▸ **Provided data**:
☆ ☆ ☆ ☆

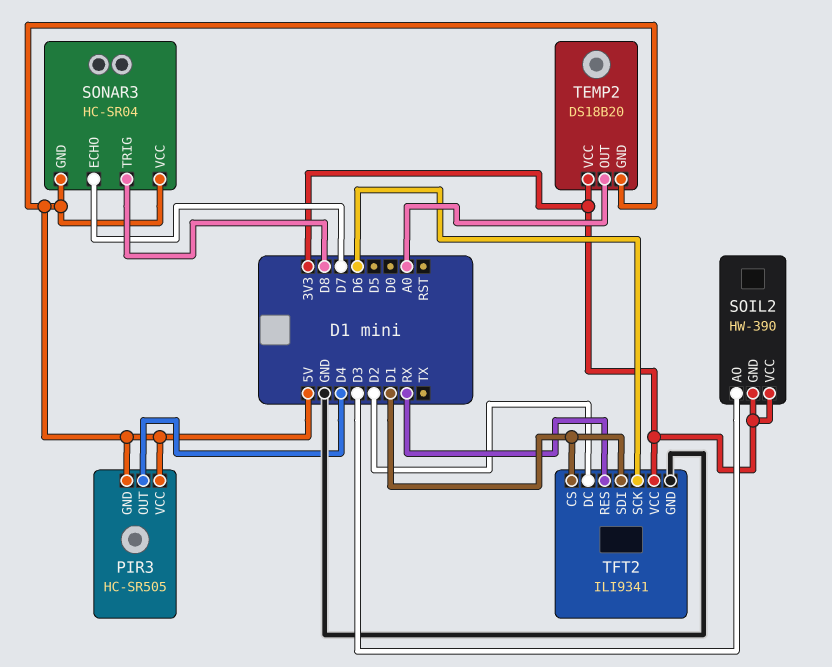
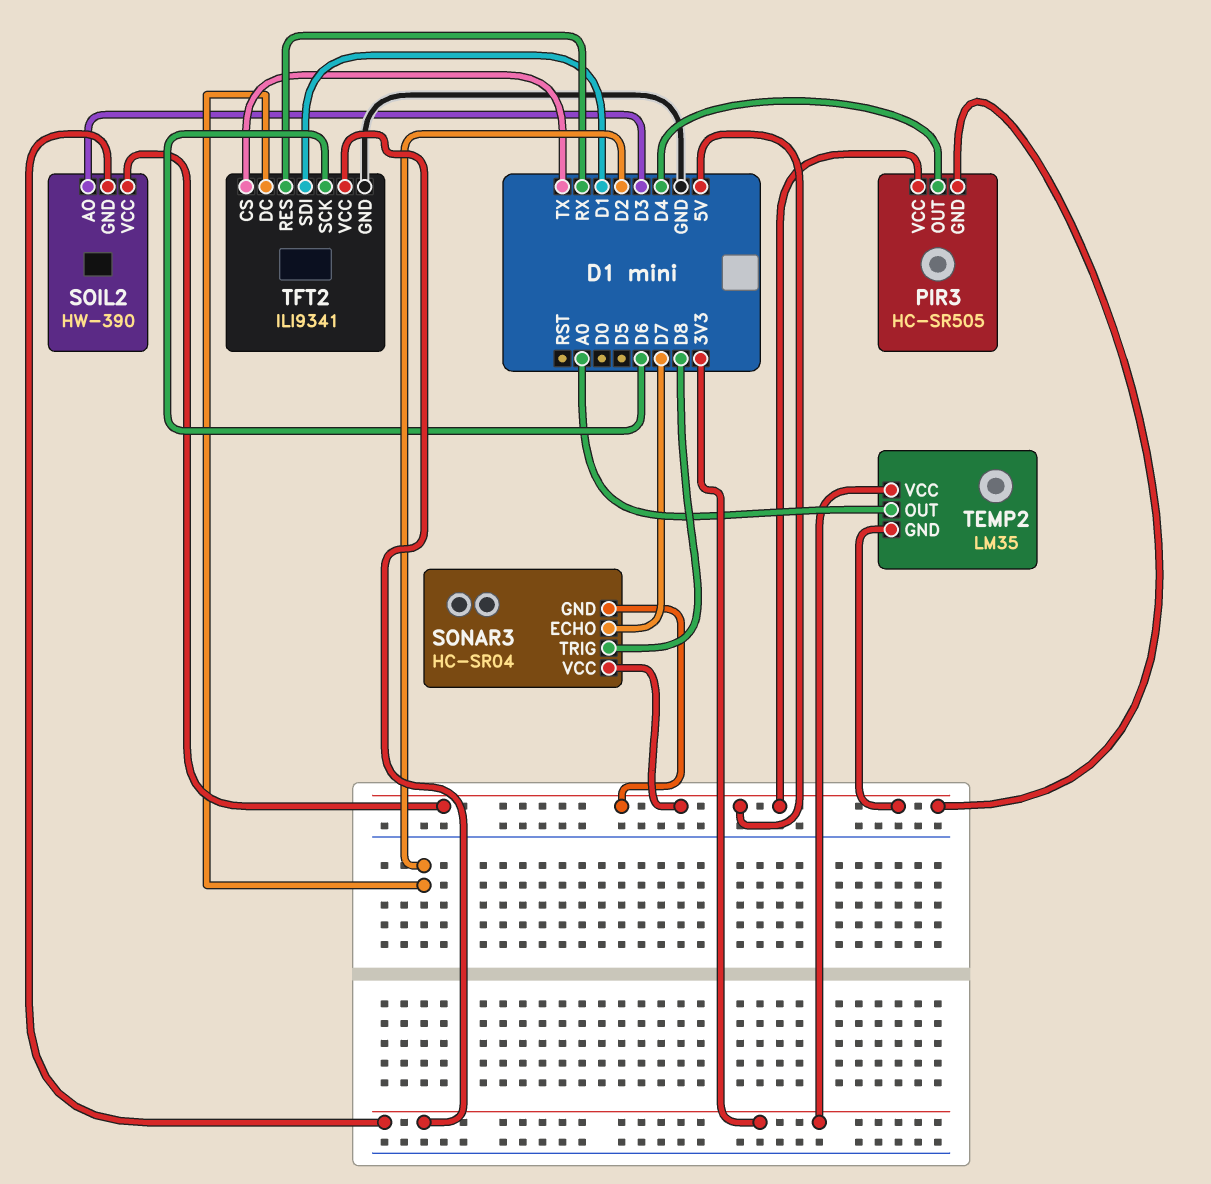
SOIL2 pin VCC: 3V3 -> 5V
TEMP2: DS18B20 -> LM35
TFT2 pin CS: D1 -> TX

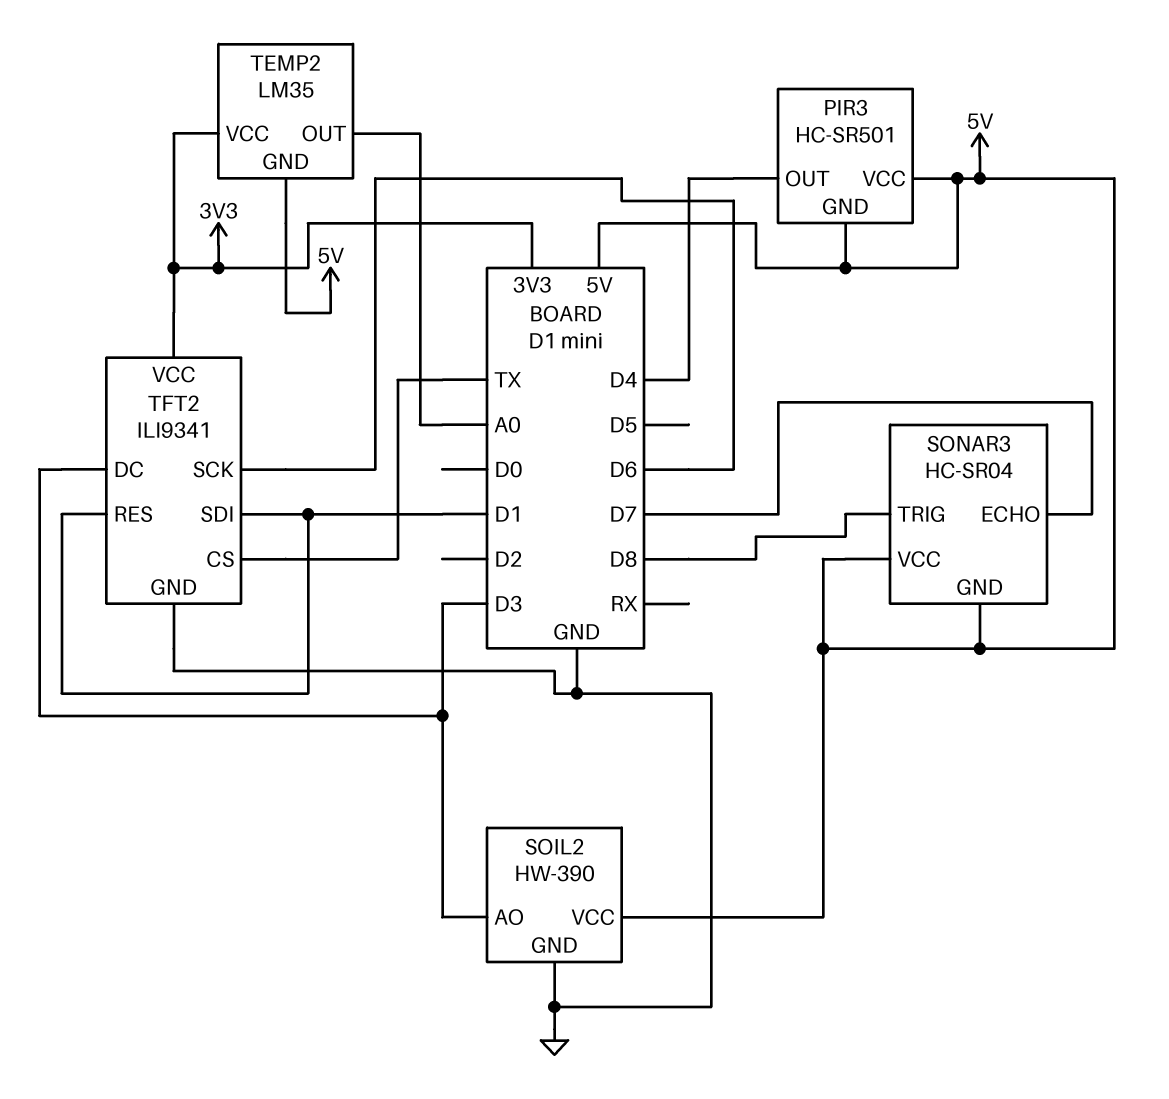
PIR3: HC-SR505 -> HC-SR501
SOIL2 pin GND: 3V3 -> GND
TFT2 pin DC: D2 -> D3
TFT2 pin RES: RX -> D1

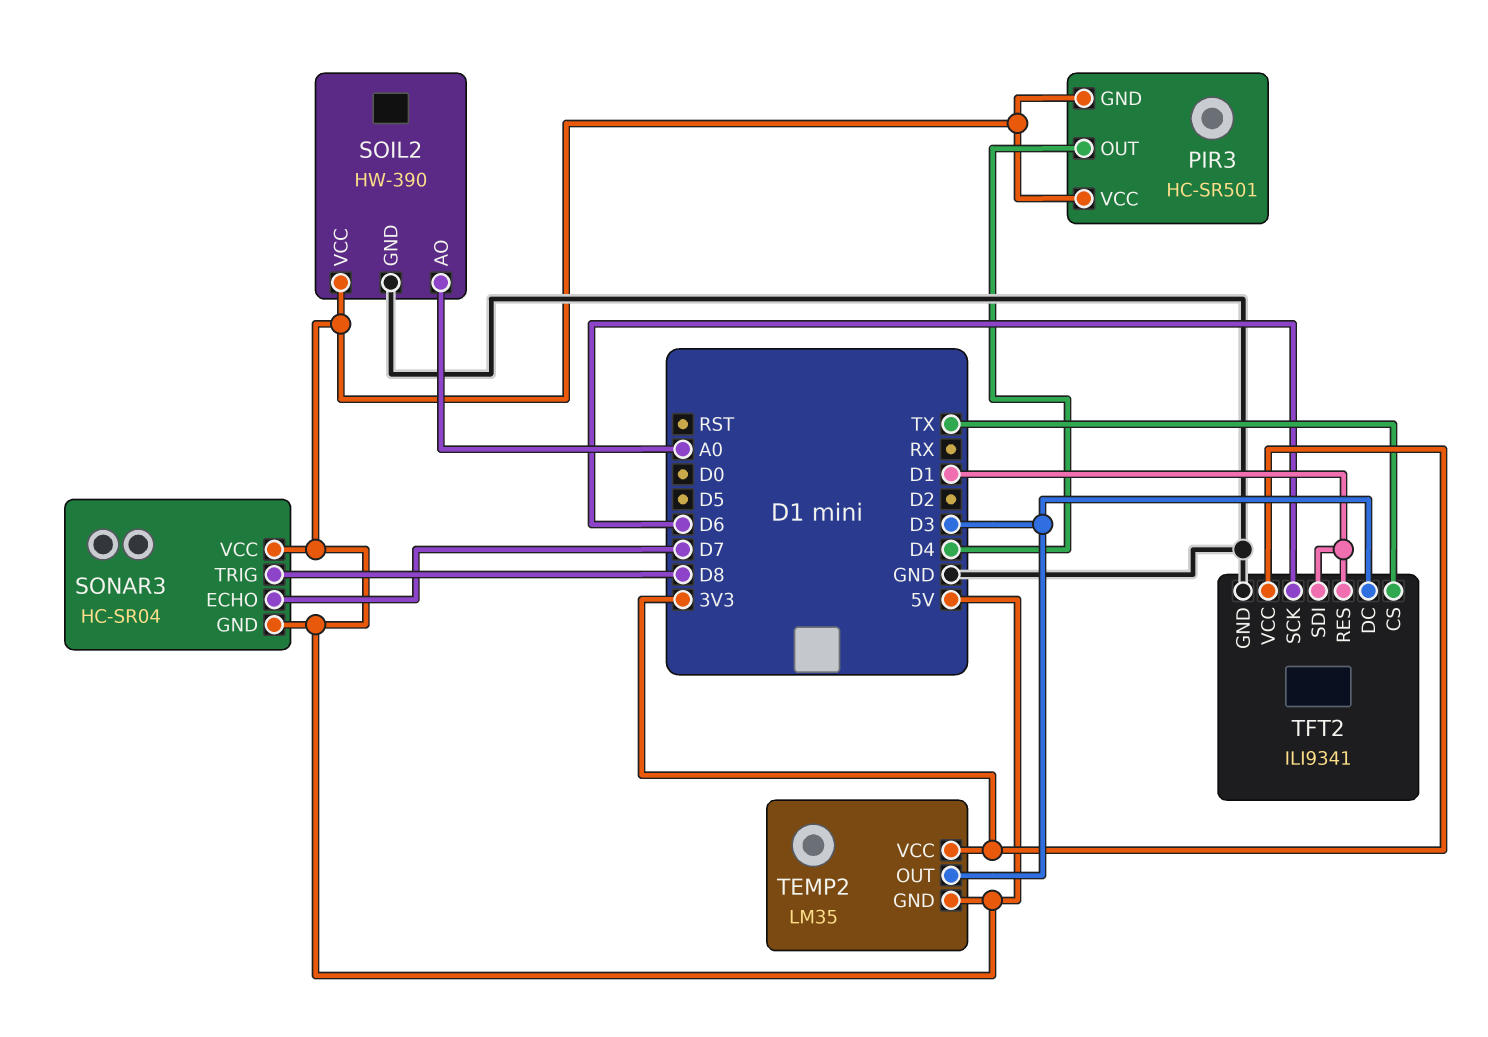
SOIL2 pin AO: D3 -> A0
TEMP2 pin OUT: A0 -> D3

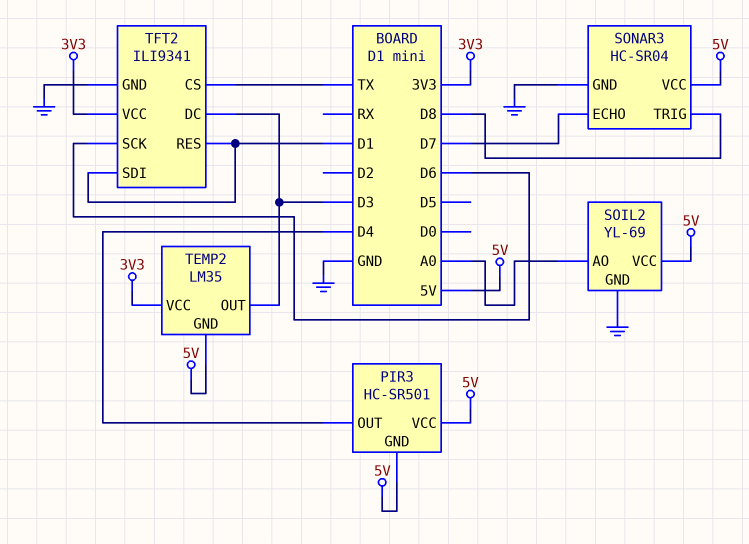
SOIL2: HW-390 -> YL-69
SONAR3 pin GND: 5V -> GND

☆ ☆ ☆ ☆

Only the lines from the one containing "TEMP2 pin OUT: A0 -> D3" through the last line of the entries belong in the answer, given again exactly. Images stay out.

TEMP2 pin OUT: A0 -> D3

SOIL2: HW-390 -> YL-69
SONAR3 pin GND: 5V -> GND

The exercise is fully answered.